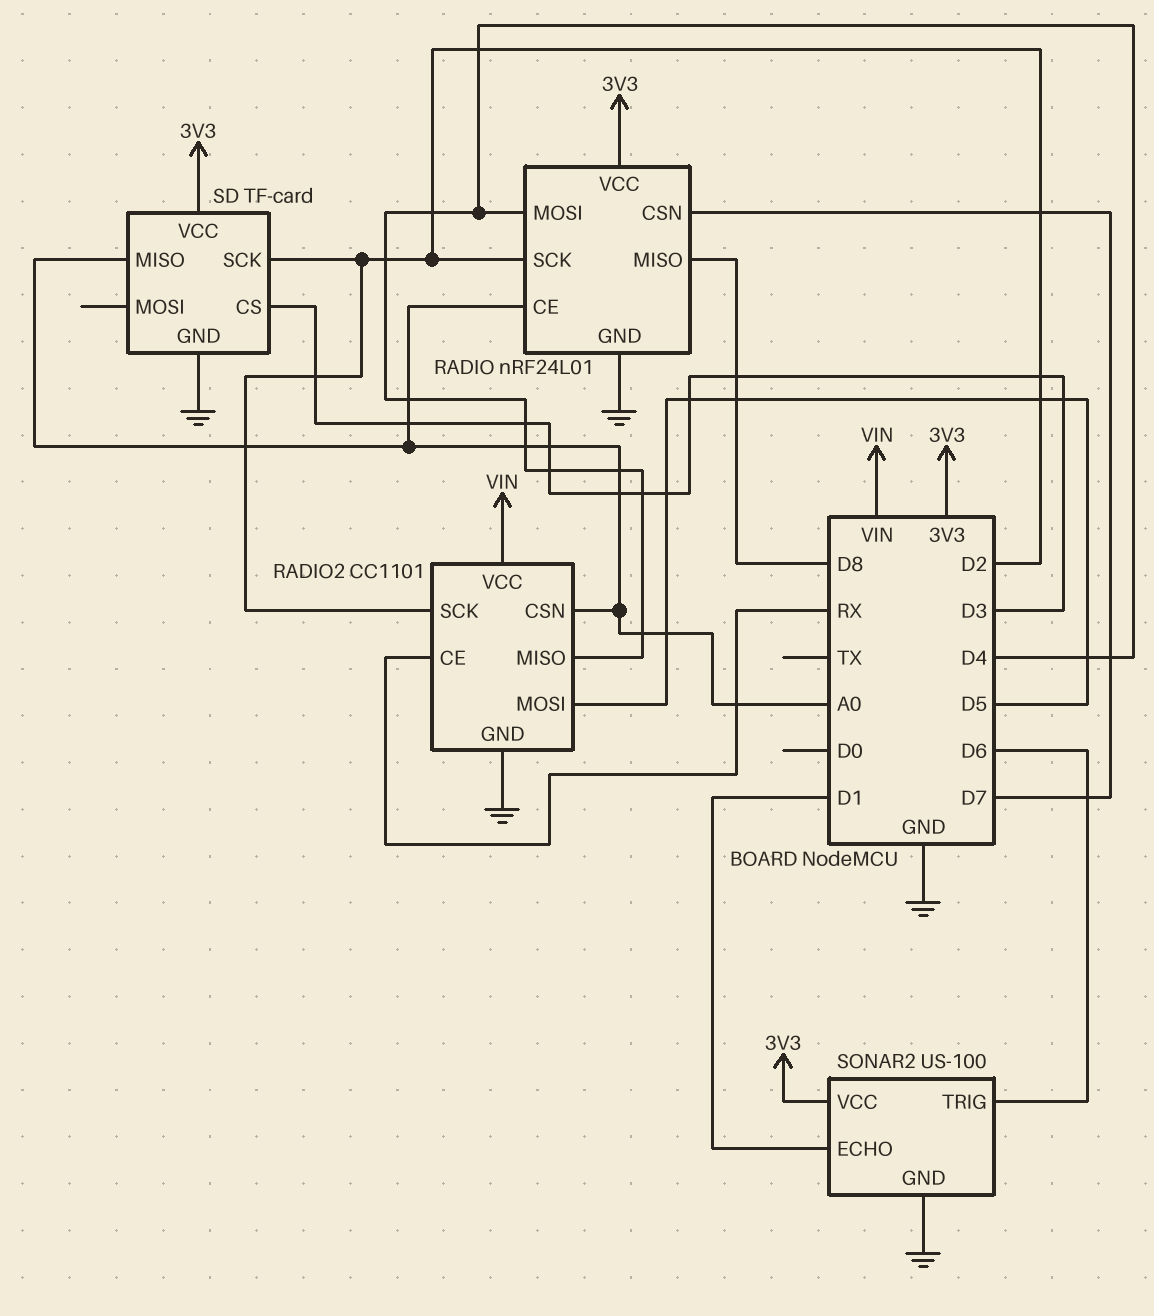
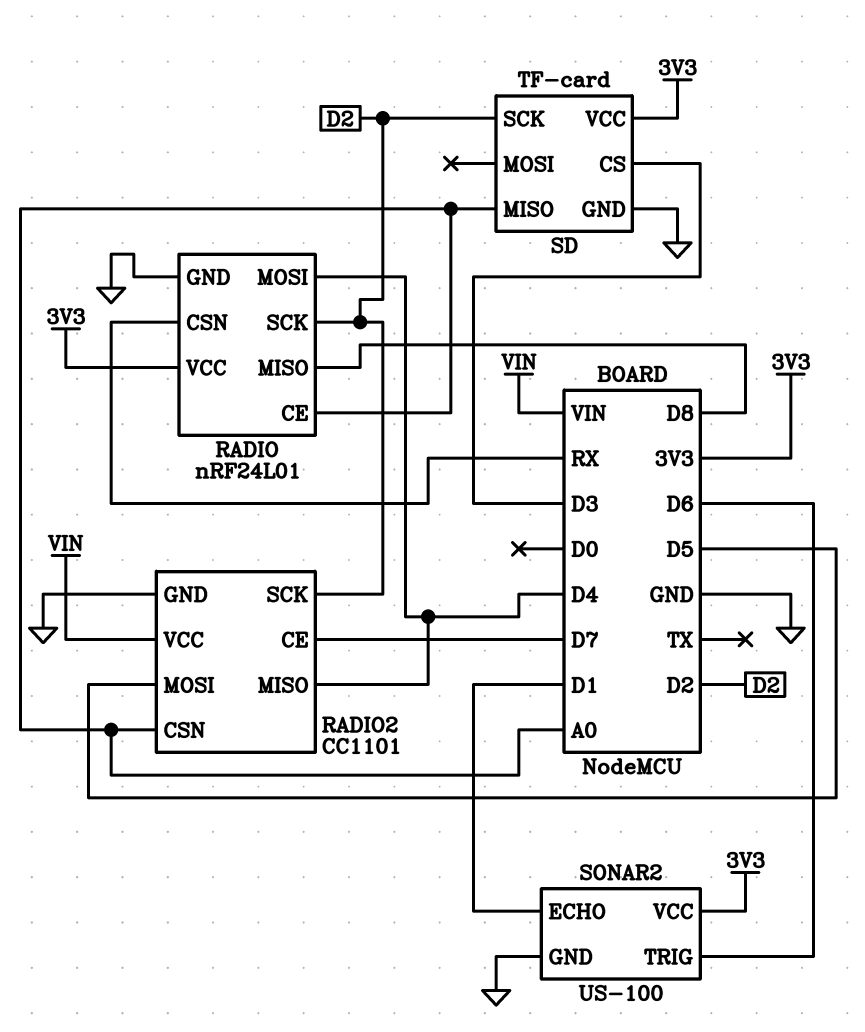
RADIO pin CSN: D7 -> RX
RADIO2 pin CE: RX -> D7

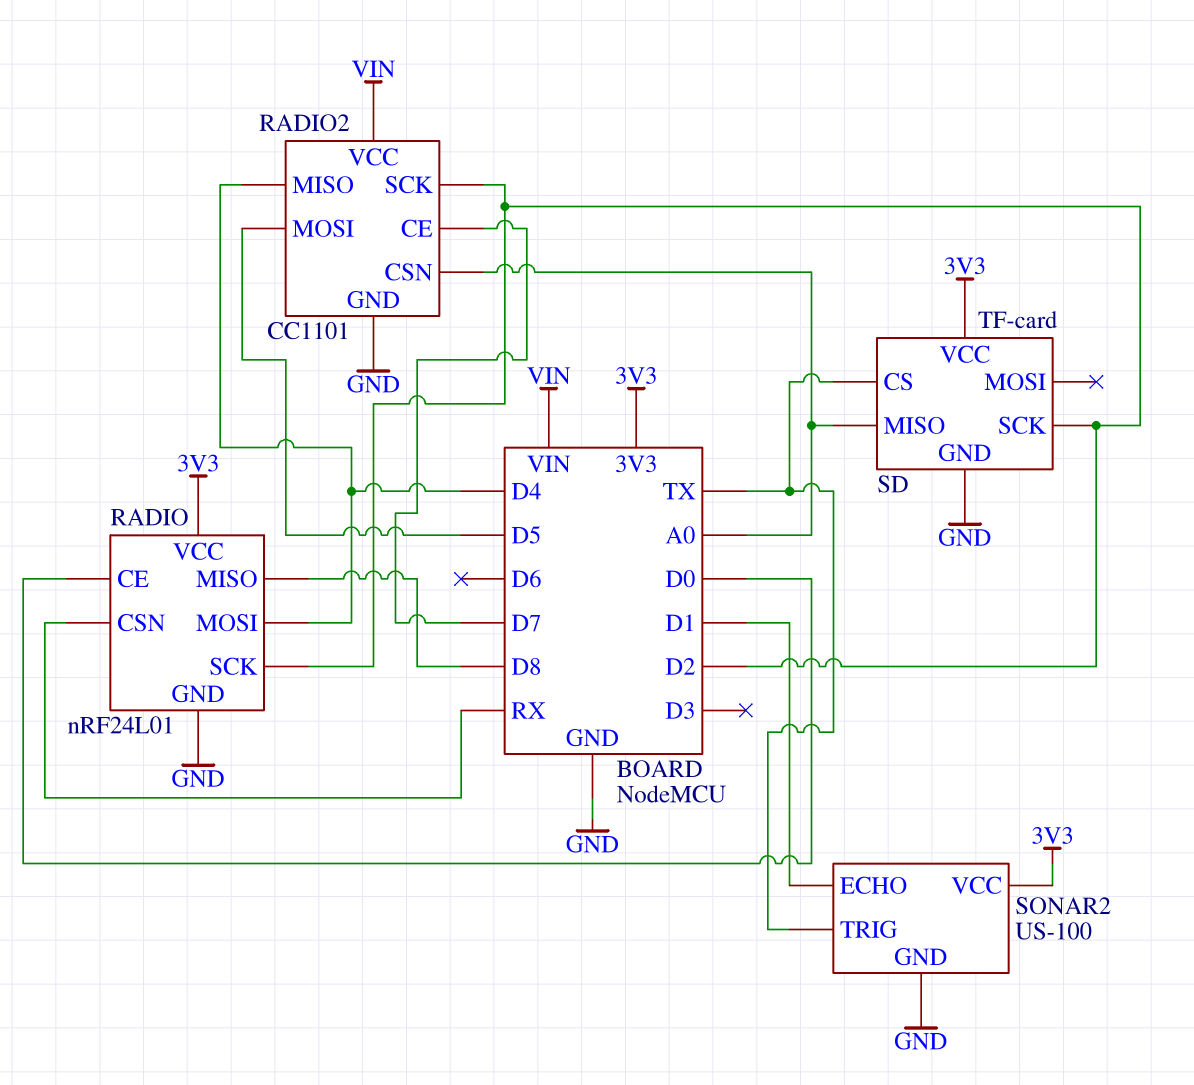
RADIO pin CE: A0 -> D0
SD pin CS: D3 -> TX
SONAR2 pin TRIG: D6 -> TX

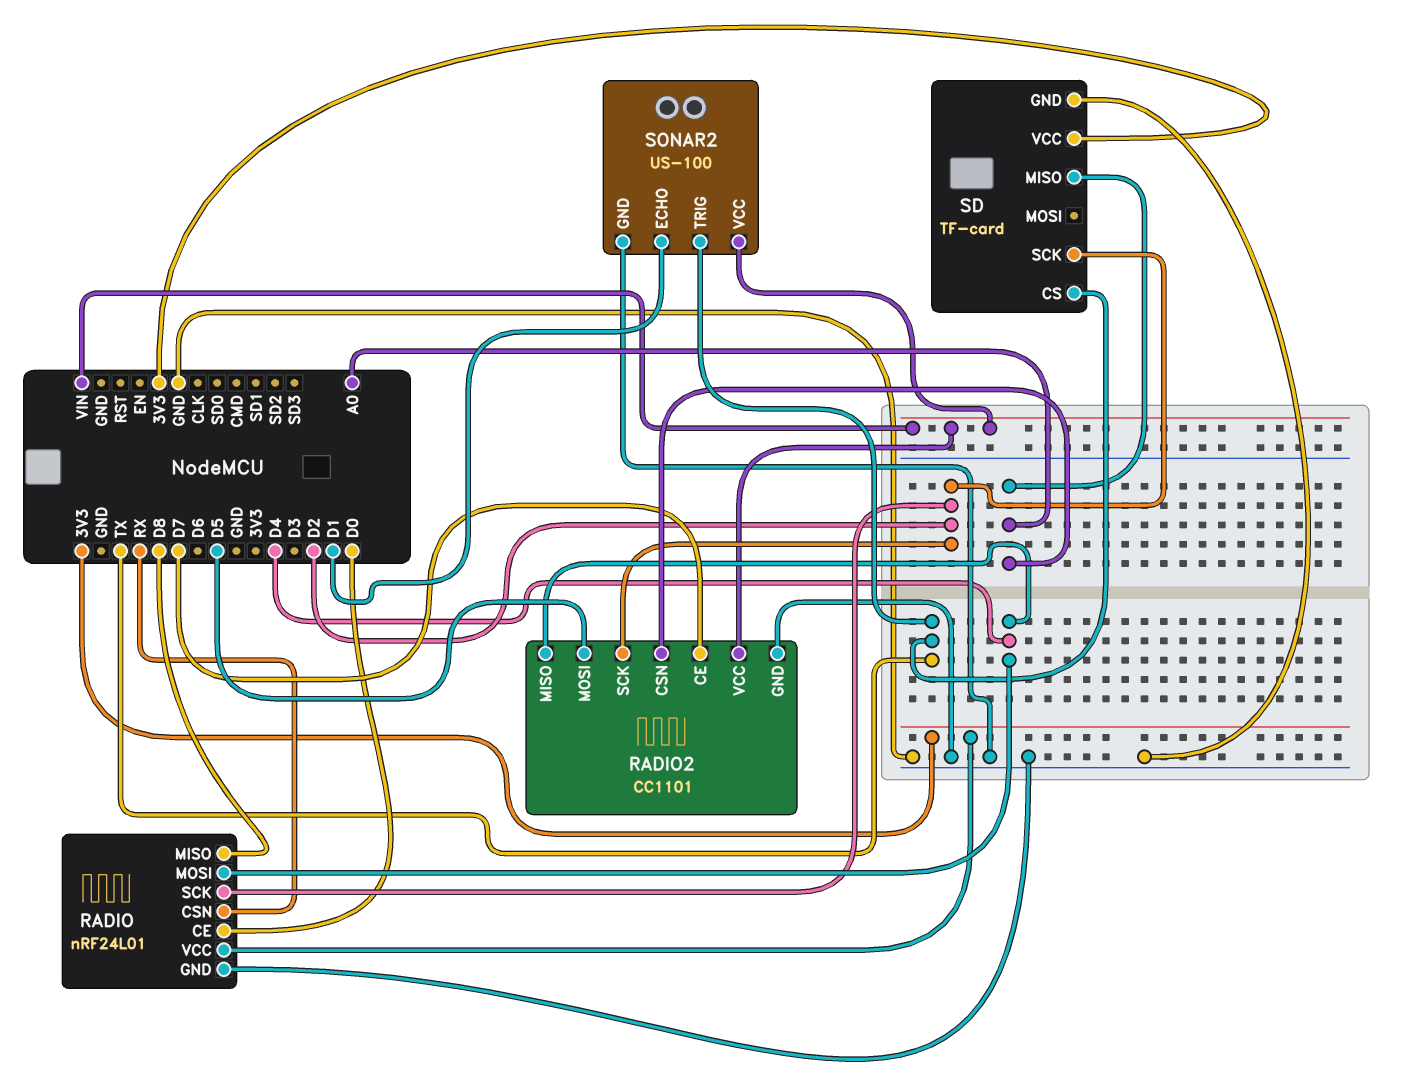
SONAR2 pin VCC: 3V3 -> VIN

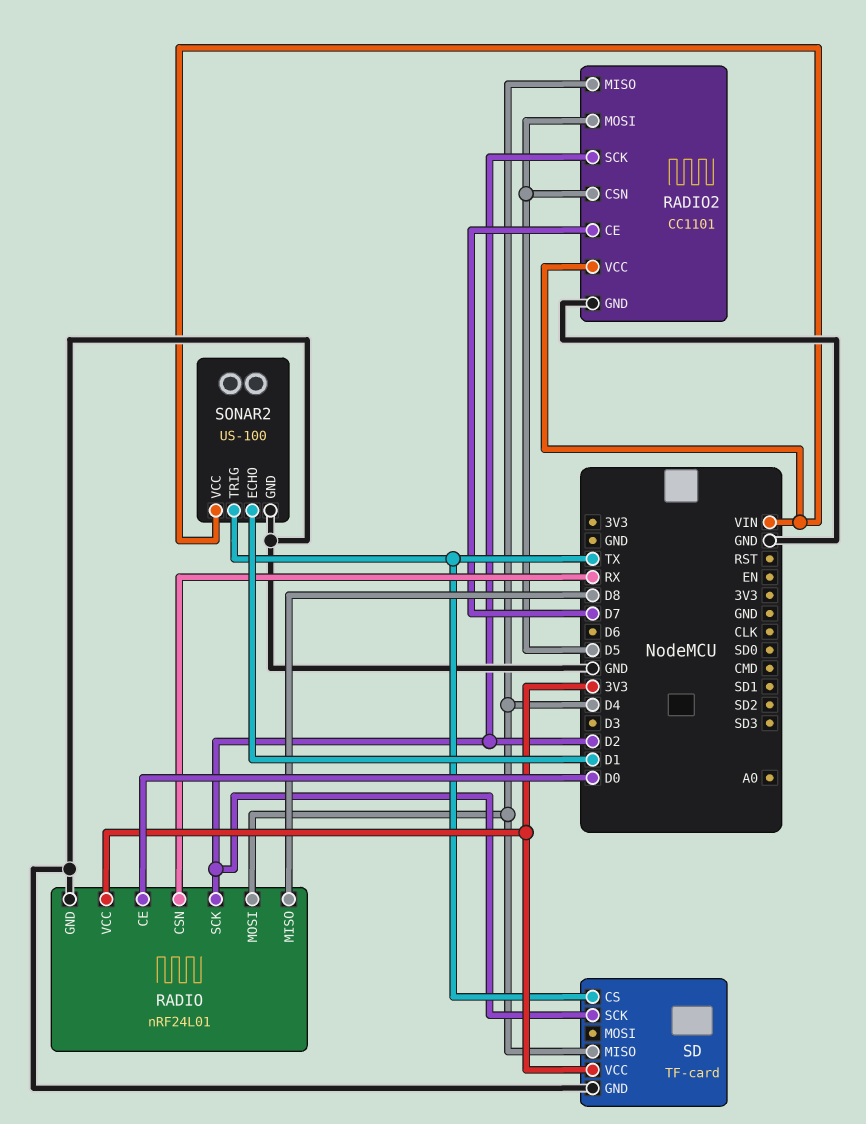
RADIO2 pin CSN: A0 -> D5
SD pin MISO: A0 -> D4

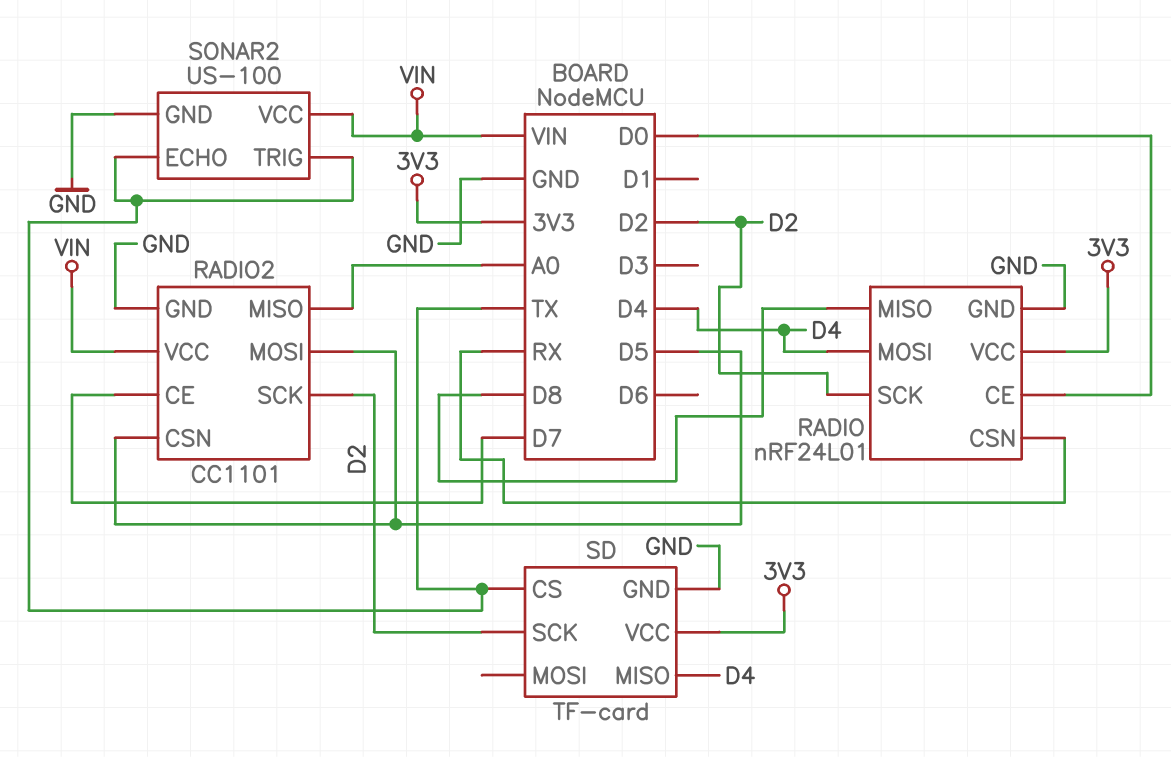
RADIO2 pin MISO: D4 -> A0
SONAR2 pin ECHO: D1 -> TX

- - -

- YOUR GOAL -
Write out the entries above verbatim; the pictures do not belong in your copy.

- FINISHED TASK -
RADIO pin CSN: D7 -> RX
RADIO2 pin CE: RX -> D7

RADIO pin CE: A0 -> D0
SD pin CS: D3 -> TX
SONAR2 pin TRIG: D6 -> TX

SONAR2 pin VCC: 3V3 -> VIN

RADIO2 pin CSN: A0 -> D5
SD pin MISO: A0 -> D4

RADIO2 pin MISO: D4 -> A0
SONAR2 pin ECHO: D1 -> TX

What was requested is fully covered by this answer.